▶ Data segment
..........

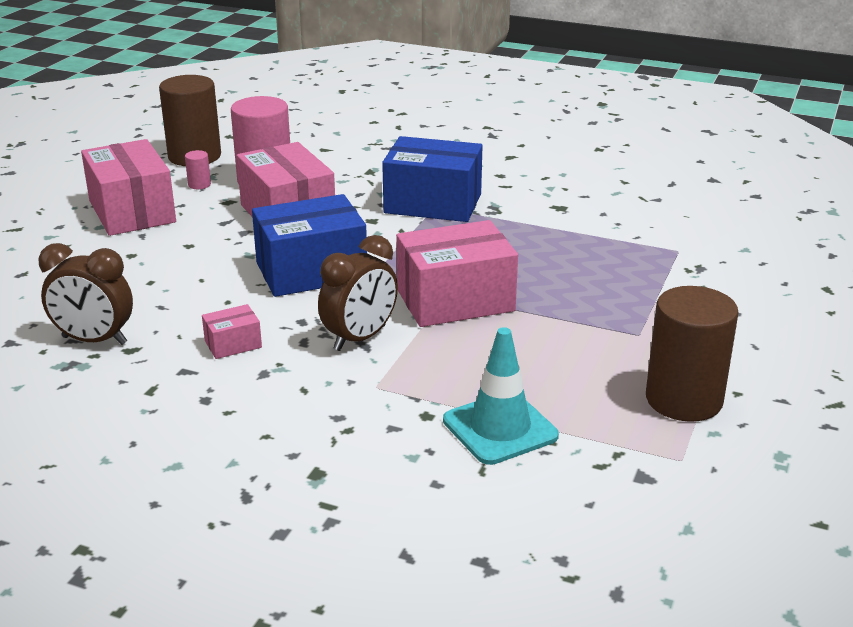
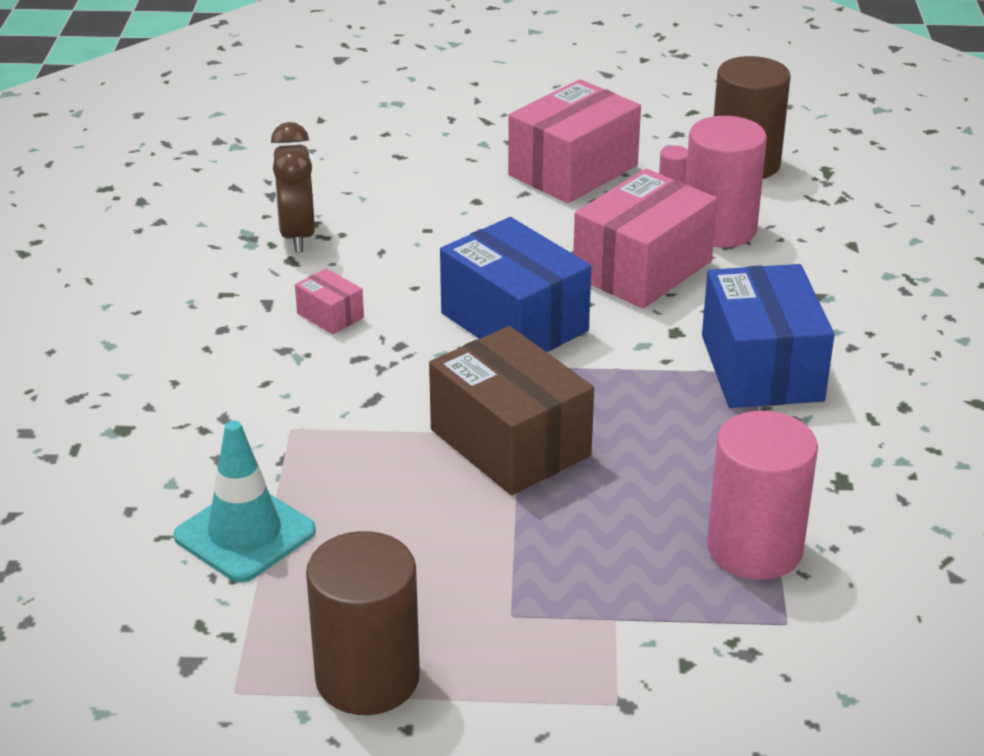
camera: 70 degrees right, 5 degrees up
(360, 338) = (384, 393): brown clock -> none
(455, 300) = (510, 443): pink box -> brown box
(608, 245) = (754, 548): none -> pink cylinder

..........

Determine which lines above include the word "none", and report those lines in full.

(360, 338) = (384, 393): brown clock -> none
(608, 245) = (754, 548): none -> pink cylinder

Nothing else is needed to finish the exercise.